Material for the task:
☆ ☆ ☆

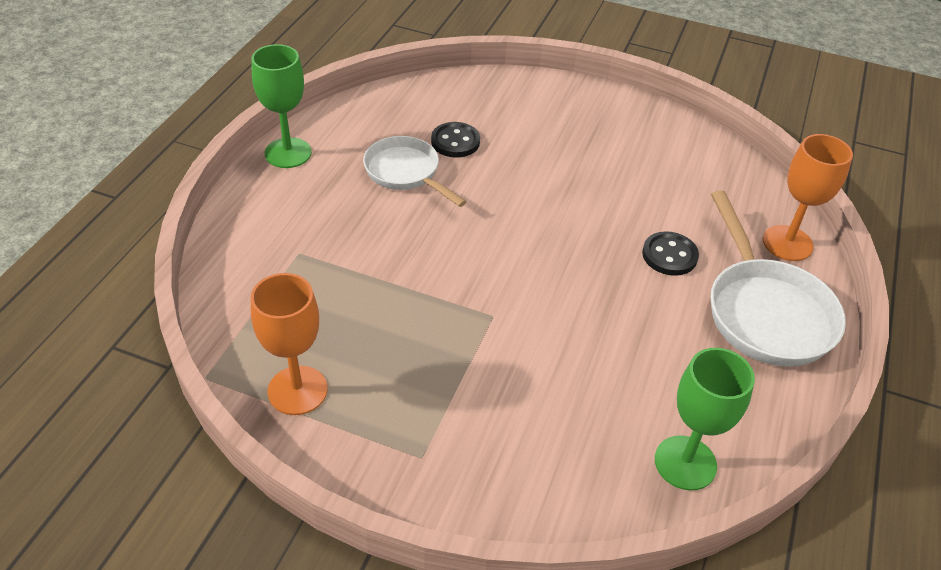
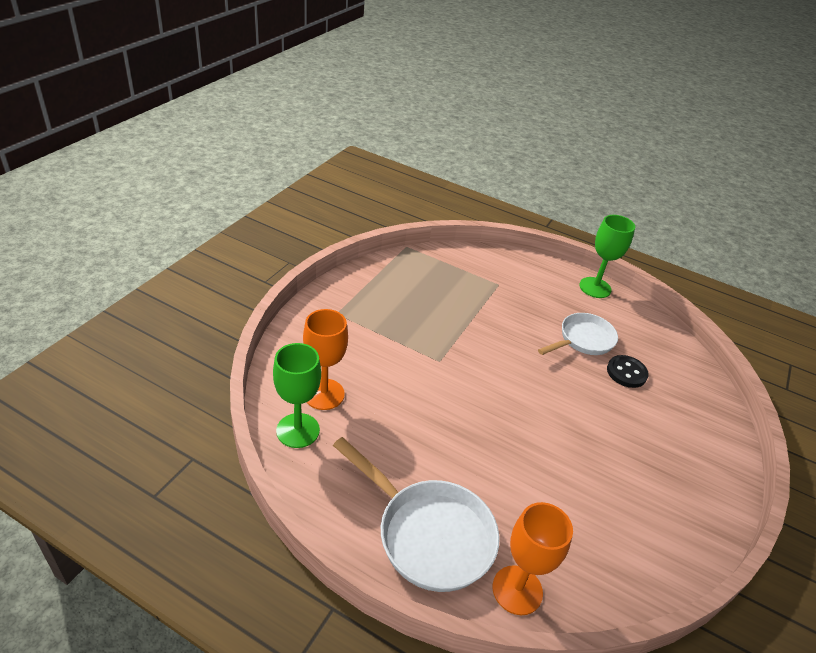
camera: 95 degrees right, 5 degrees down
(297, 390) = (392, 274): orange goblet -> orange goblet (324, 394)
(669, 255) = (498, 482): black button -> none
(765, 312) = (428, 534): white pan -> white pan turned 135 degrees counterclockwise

☆ ☆ ☆

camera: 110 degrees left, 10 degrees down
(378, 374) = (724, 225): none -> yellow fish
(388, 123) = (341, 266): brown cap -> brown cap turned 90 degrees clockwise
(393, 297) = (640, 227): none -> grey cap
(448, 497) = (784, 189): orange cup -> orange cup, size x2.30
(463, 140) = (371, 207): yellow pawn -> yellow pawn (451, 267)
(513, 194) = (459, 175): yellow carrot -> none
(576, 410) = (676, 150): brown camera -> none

☆ ☆ ☆

Directions: Starting at the line above that contains "camera: 110 degrees left, 10 degrees down", write out each line exactly until the line that contains "(576, 410) = (676, 150): brown camera -> none" has been written, and stop there.

Task response:
camera: 110 degrees left, 10 degrees down
(378, 374) = (724, 225): none -> yellow fish
(388, 123) = (341, 266): brown cap -> brown cap turned 90 degrees clockwise
(393, 297) = (640, 227): none -> grey cap
(448, 497) = (784, 189): orange cup -> orange cup, size x2.30
(463, 140) = (371, 207): yellow pawn -> yellow pawn (451, 267)
(513, 194) = (459, 175): yellow carrot -> none
(576, 410) = (676, 150): brown camera -> none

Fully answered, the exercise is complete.